--- Material to process ---

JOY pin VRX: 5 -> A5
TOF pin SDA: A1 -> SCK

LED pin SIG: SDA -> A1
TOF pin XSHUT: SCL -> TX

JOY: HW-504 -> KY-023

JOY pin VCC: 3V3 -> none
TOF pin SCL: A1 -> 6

---
--- Material to process ---

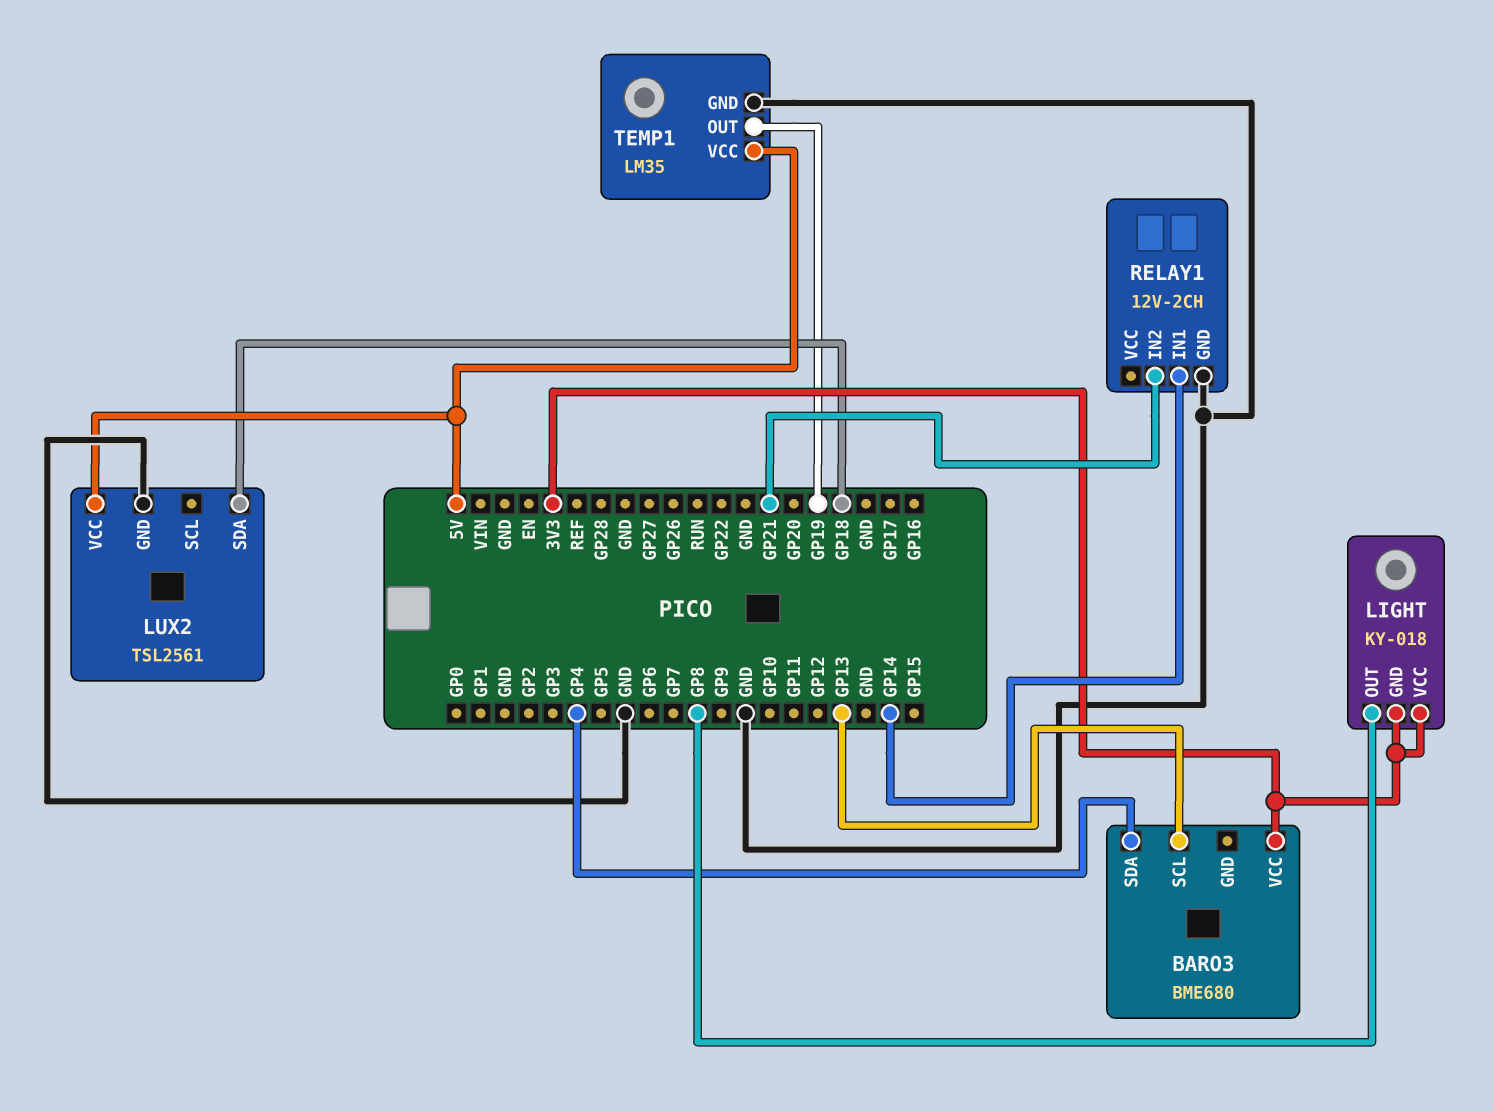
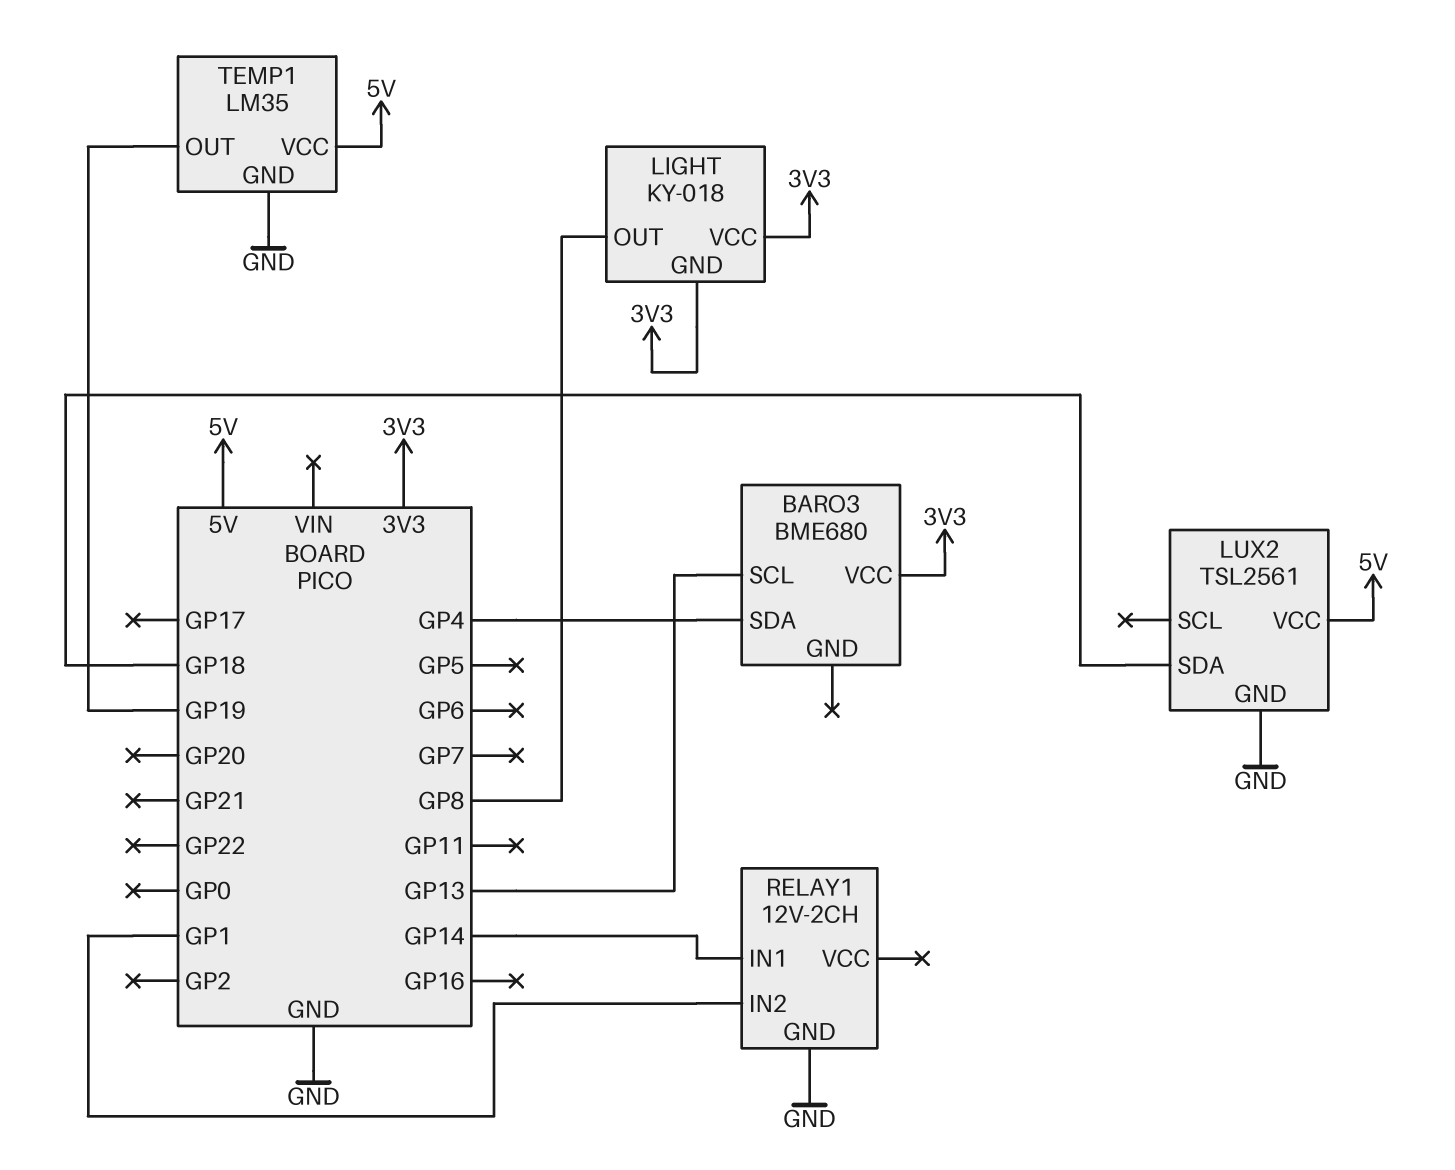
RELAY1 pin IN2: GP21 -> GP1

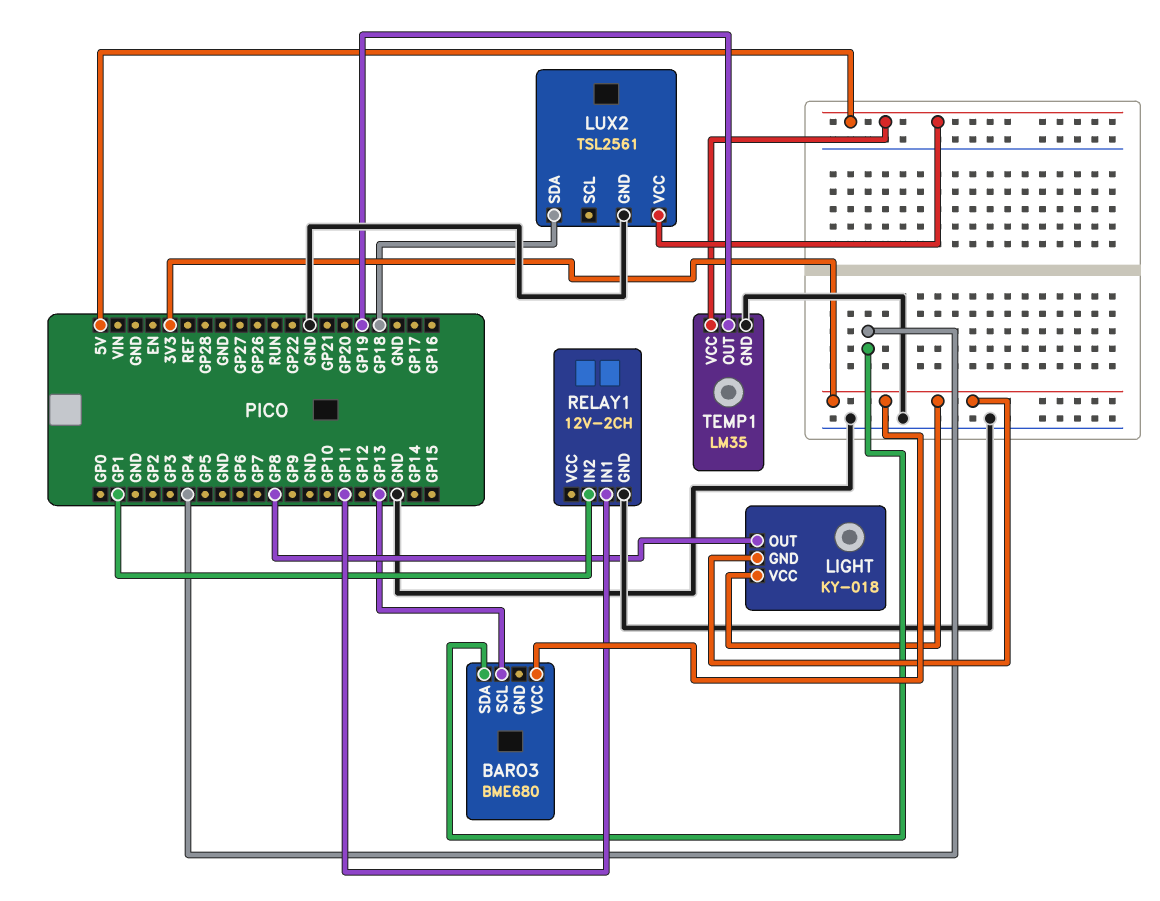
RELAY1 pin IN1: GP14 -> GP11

---
--- Material to process ---

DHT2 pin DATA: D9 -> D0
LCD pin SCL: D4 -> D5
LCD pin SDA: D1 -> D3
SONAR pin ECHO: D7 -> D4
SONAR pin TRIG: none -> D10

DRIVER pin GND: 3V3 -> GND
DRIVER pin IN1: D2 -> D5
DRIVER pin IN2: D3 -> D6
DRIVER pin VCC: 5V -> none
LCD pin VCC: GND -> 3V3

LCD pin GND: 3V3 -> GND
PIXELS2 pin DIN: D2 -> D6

---

[Exercise requirements] Given the data above, transcribe exactly the lines from the one containing "DHT2 pin DATA: D9 -> D0" down to the one containing "PIXELS2 pin DIN: D2 -> D6", and no others.

[Completed exercise]
DHT2 pin DATA: D9 -> D0
LCD pin SCL: D4 -> D5
LCD pin SDA: D1 -> D3
SONAR pin ECHO: D7 -> D4
SONAR pin TRIG: none -> D10

DRIVER pin GND: 3V3 -> GND
DRIVER pin IN1: D2 -> D5
DRIVER pin IN2: D3 -> D6
DRIVER pin VCC: 5V -> none
LCD pin VCC: GND -> 3V3

LCD pin GND: 3V3 -> GND
PIXELS2 pin DIN: D2 -> D6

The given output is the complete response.